■ BRIEF
Count every line that includes the string "FILT" in the entries that follow. Nothing besides the number is needed.

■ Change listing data
══════

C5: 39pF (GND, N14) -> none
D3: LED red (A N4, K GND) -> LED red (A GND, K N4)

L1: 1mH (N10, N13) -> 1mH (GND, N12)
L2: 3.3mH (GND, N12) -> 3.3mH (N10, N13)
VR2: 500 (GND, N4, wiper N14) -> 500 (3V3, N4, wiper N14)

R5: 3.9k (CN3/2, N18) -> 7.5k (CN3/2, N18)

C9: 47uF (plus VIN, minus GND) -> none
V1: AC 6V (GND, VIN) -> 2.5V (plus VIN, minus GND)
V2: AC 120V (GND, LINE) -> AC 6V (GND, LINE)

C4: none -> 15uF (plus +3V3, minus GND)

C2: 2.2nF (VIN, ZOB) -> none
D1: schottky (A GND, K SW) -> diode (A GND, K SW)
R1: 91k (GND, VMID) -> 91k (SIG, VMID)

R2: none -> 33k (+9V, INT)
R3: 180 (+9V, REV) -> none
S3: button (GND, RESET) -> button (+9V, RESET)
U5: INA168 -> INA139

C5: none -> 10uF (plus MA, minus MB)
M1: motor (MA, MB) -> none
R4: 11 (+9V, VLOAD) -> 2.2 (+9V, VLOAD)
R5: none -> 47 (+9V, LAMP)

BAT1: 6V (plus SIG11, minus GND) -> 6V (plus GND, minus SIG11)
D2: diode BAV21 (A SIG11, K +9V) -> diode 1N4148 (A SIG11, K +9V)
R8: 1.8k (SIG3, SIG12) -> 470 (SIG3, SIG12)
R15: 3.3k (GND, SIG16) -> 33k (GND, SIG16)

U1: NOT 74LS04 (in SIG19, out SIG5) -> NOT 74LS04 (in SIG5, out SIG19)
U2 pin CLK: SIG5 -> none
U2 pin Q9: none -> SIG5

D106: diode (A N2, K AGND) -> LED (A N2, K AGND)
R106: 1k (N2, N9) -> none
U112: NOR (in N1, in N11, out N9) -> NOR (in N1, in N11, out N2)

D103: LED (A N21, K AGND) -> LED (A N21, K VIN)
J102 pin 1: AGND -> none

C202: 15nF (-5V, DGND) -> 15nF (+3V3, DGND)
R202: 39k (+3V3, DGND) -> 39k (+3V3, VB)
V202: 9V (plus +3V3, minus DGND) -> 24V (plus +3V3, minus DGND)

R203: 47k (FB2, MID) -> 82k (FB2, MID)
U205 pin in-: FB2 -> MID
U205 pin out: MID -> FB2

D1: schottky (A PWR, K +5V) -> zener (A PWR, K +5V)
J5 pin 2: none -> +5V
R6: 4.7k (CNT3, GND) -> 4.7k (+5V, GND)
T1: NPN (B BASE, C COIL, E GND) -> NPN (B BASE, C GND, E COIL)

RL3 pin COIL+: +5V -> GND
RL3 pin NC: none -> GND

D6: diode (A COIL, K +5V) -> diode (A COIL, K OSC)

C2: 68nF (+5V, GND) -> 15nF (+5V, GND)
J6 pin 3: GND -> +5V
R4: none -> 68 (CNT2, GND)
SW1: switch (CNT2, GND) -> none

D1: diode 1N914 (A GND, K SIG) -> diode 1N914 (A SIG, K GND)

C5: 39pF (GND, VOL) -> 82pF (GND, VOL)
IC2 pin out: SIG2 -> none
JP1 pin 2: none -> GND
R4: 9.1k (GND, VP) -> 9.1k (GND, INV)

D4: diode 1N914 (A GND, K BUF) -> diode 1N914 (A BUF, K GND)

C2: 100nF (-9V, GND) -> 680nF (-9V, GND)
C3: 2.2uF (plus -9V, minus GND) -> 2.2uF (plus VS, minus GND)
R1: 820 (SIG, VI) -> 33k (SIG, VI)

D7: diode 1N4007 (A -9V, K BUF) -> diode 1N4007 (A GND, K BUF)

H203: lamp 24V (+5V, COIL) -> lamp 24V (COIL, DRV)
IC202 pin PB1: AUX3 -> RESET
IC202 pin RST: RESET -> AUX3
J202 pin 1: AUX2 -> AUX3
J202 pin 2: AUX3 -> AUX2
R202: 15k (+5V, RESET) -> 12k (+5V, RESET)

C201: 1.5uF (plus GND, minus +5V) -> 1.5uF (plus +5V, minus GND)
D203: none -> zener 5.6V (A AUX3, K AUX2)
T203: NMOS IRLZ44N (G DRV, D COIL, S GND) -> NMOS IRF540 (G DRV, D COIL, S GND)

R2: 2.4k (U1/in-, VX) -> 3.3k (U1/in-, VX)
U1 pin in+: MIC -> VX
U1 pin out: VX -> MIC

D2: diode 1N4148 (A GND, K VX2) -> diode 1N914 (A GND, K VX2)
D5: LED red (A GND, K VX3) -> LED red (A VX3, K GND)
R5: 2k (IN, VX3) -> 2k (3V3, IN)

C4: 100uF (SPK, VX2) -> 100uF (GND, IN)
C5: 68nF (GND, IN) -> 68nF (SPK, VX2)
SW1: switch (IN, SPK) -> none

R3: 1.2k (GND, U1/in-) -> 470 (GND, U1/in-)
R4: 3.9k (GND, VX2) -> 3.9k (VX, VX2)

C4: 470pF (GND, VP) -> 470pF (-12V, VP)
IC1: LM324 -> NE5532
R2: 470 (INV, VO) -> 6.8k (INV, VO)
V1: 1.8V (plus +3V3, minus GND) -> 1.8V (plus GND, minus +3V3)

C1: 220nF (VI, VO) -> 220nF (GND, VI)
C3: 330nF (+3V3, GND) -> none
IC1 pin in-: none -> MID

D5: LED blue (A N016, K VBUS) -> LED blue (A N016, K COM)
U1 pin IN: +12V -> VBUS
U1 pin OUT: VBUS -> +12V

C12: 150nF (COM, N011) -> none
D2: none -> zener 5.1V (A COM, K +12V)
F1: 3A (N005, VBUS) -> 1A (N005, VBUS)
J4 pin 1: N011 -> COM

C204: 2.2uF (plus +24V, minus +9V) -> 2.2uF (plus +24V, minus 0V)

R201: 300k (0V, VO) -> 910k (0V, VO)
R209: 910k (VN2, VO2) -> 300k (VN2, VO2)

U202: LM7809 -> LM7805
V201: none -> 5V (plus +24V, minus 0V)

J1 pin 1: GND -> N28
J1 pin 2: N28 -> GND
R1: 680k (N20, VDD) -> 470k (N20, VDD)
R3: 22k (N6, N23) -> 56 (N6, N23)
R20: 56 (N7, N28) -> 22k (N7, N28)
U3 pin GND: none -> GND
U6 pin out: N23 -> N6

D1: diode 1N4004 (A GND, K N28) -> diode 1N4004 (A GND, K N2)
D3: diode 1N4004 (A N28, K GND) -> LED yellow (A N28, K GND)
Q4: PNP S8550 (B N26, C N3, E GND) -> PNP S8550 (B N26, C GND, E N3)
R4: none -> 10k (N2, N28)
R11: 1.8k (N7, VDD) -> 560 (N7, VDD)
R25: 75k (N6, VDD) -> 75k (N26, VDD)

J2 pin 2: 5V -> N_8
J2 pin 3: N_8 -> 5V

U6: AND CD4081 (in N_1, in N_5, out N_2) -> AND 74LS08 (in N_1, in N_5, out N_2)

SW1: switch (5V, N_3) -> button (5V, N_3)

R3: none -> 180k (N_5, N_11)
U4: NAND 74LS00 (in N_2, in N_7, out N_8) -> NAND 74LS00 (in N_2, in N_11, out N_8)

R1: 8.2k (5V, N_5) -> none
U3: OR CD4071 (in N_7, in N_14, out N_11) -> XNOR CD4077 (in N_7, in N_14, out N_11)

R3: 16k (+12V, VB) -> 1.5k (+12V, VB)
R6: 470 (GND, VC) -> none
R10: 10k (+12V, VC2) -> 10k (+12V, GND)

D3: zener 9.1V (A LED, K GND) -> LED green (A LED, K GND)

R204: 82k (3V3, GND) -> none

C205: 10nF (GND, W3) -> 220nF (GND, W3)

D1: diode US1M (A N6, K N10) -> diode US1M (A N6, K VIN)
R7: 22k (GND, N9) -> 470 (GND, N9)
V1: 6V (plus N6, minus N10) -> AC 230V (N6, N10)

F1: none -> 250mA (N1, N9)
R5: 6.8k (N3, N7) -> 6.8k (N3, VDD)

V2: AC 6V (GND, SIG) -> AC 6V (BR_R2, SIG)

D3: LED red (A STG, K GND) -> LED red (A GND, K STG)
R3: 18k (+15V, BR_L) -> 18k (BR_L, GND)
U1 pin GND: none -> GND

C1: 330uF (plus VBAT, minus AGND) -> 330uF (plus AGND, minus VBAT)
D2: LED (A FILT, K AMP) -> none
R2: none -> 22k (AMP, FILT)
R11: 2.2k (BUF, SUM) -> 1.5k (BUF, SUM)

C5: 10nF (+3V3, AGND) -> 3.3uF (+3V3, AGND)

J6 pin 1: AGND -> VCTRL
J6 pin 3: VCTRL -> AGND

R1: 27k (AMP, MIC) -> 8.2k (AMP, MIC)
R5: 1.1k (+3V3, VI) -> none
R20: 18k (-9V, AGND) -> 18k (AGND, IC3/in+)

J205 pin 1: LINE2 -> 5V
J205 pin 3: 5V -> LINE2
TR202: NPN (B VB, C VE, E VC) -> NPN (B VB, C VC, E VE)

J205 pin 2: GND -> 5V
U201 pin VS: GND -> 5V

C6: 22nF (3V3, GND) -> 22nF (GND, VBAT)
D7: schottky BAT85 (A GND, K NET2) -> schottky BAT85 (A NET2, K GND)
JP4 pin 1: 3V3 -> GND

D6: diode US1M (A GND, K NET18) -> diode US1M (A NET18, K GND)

══════

■ FINISHED EXERCISE
2